■ Stored items
* * *
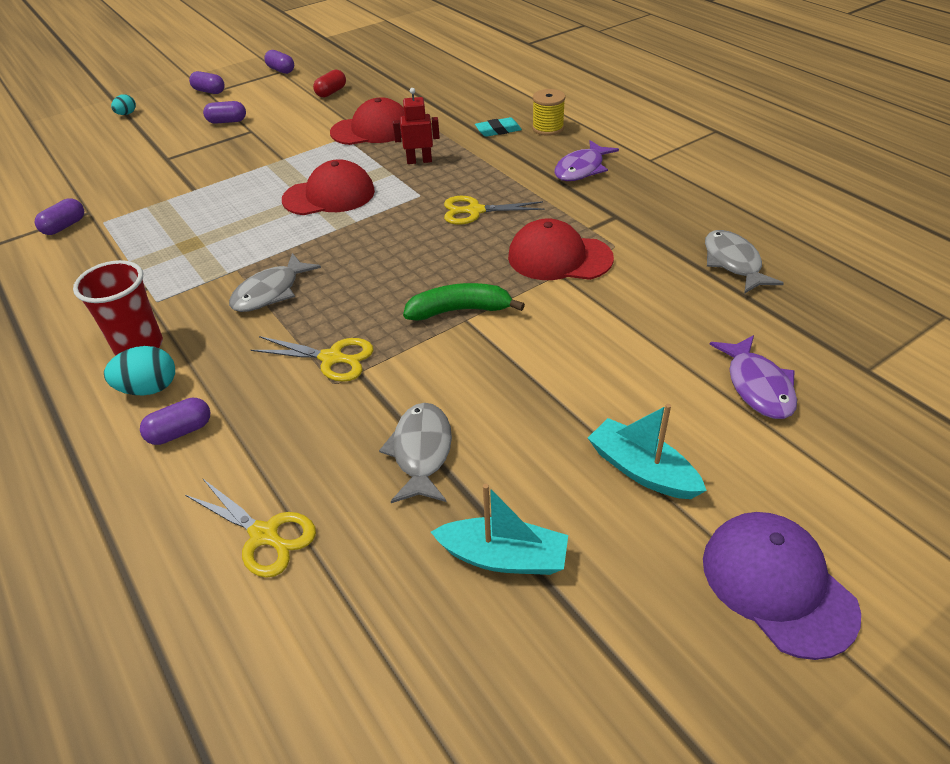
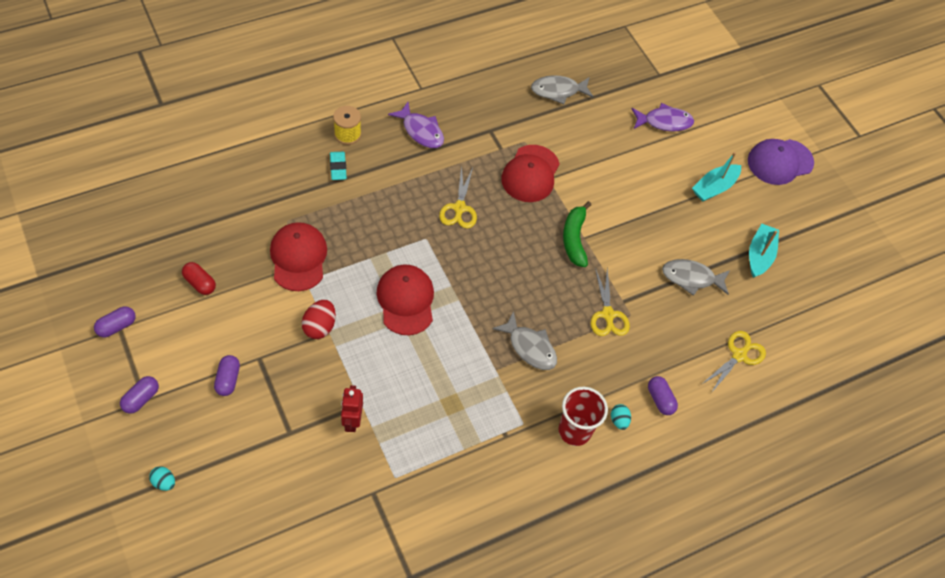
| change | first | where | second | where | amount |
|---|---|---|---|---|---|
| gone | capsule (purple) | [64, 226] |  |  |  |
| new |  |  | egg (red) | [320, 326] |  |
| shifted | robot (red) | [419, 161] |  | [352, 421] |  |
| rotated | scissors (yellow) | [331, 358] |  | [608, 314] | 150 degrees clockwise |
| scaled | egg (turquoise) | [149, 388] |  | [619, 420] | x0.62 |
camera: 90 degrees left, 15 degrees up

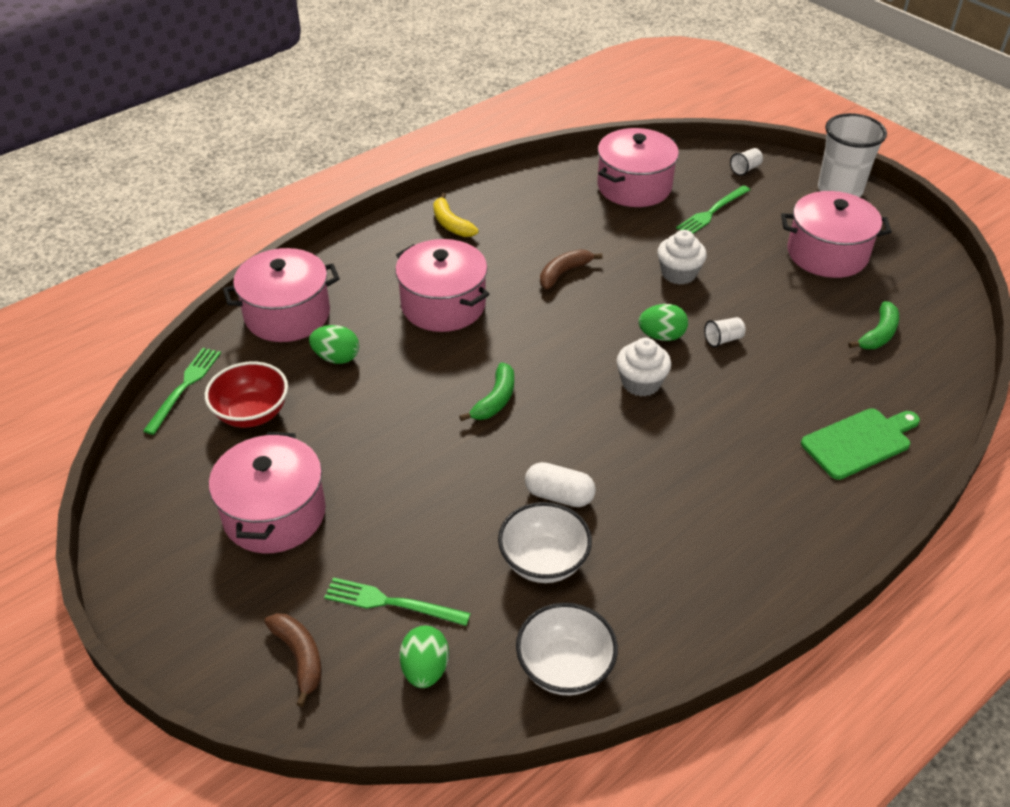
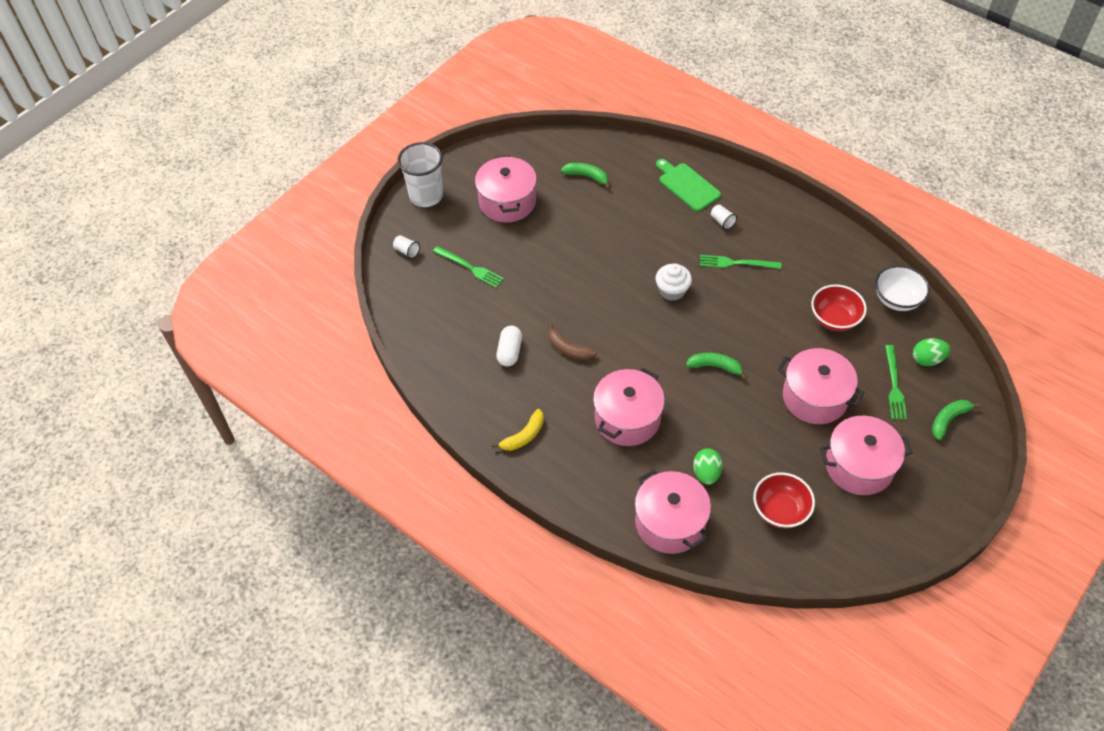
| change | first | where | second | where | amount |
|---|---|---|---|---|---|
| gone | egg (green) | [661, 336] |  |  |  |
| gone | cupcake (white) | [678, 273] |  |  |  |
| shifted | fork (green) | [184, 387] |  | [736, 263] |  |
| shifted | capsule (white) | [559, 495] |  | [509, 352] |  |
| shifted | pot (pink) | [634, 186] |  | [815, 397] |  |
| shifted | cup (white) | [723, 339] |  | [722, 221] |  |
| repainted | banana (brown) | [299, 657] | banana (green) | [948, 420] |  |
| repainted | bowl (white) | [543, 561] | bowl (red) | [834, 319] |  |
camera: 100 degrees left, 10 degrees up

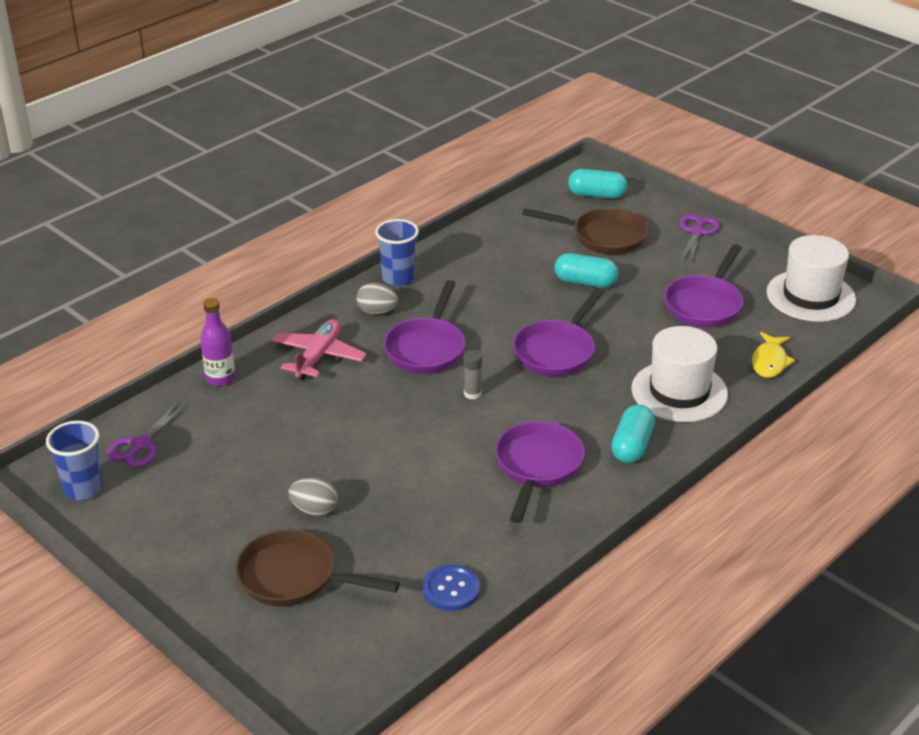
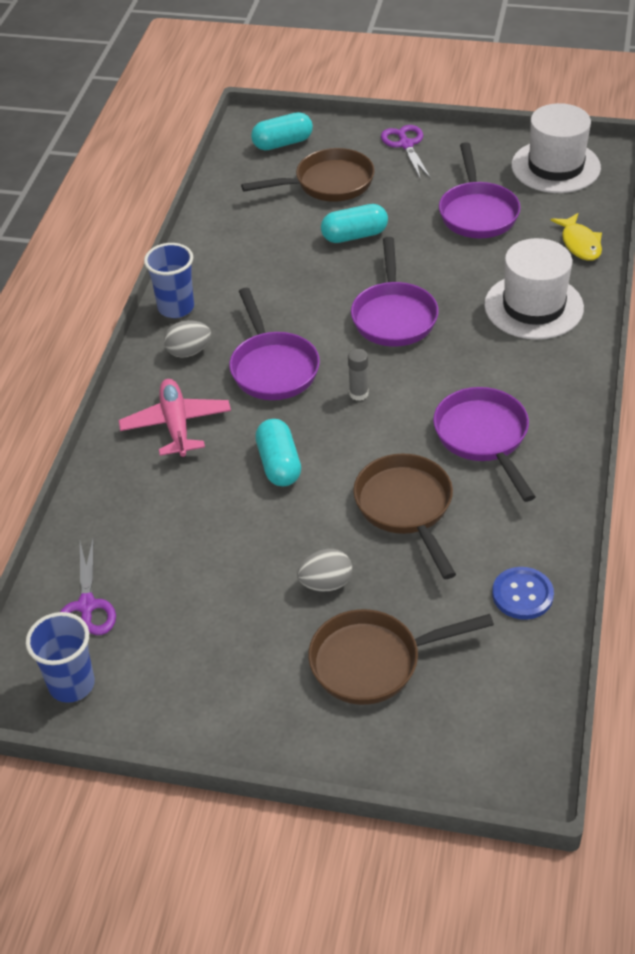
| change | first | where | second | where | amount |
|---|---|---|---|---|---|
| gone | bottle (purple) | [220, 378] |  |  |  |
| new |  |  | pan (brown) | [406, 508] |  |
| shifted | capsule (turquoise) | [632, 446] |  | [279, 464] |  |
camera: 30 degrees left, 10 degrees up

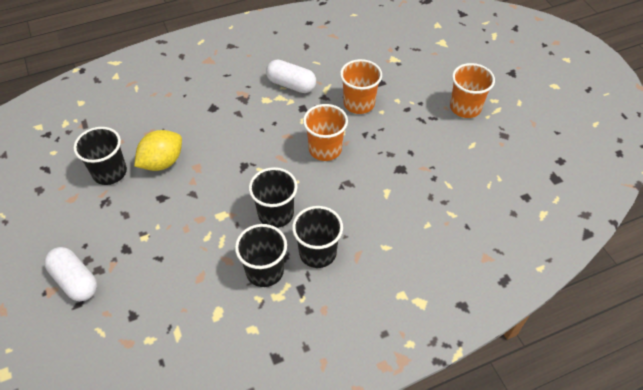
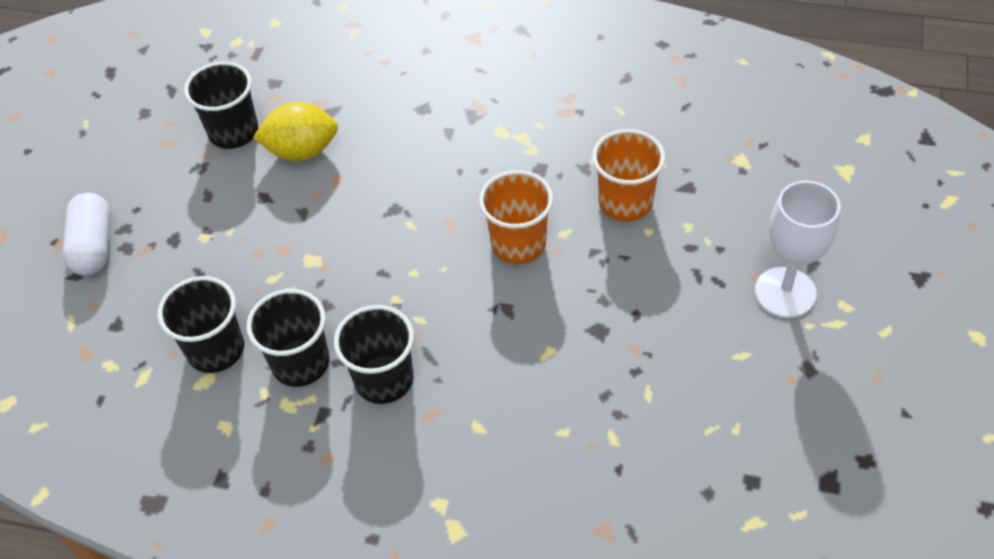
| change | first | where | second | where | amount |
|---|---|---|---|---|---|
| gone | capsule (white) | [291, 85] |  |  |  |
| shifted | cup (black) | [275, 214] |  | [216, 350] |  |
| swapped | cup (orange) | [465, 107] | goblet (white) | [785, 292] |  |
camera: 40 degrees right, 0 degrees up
* * *
■ ABOUT THIS EXERCISE
Repeat the records above exactly, leaving out the pictures.

■ EXERCISE OUTPUT
| change | first | where | second | where | amount |
|---|---|---|---|---|---|
| gone | capsule (purple) | [64, 226] |  |  |  |
| new |  |  | egg (red) | [320, 326] |  |
| shifted | robot (red) | [419, 161] |  | [352, 421] |  |
| rotated | scissors (yellow) | [331, 358] |  | [608, 314] | 150 degrees clockwise |
| scaled | egg (turquoise) | [149, 388] |  | [619, 420] | x0.62 |
camera: 90 degrees left, 15 degrees up

| change | first | where | second | where | amount |
|---|---|---|---|---|---|
| gone | egg (green) | [661, 336] |  |  |  |
| gone | cupcake (white) | [678, 273] |  |  |  |
| shifted | fork (green) | [184, 387] |  | [736, 263] |  |
| shifted | capsule (white) | [559, 495] |  | [509, 352] |  |
| shifted | pot (pink) | [634, 186] |  | [815, 397] |  |
| shifted | cup (white) | [723, 339] |  | [722, 221] |  |
| repainted | banana (brown) | [299, 657] | banana (green) | [948, 420] |  |
| repainted | bowl (white) | [543, 561] | bowl (red) | [834, 319] |  |
camera: 100 degrees left, 10 degrees up

| change | first | where | second | where | amount |
|---|---|---|---|---|---|
| gone | bottle (purple) | [220, 378] |  |  |  |
| new |  |  | pan (brown) | [406, 508] |  |
| shifted | capsule (turquoise) | [632, 446] |  | [279, 464] |  |
camera: 30 degrees left, 10 degrees up

| change | first | where | second | where | amount |
|---|---|---|---|---|---|
| gone | capsule (white) | [291, 85] |  |  |  |
| shifted | cup (black) | [275, 214] |  | [216, 350] |  |
| swapped | cup (orange) | [465, 107] | goblet (white) | [785, 292] |  |
camera: 40 degrees right, 0 degrees up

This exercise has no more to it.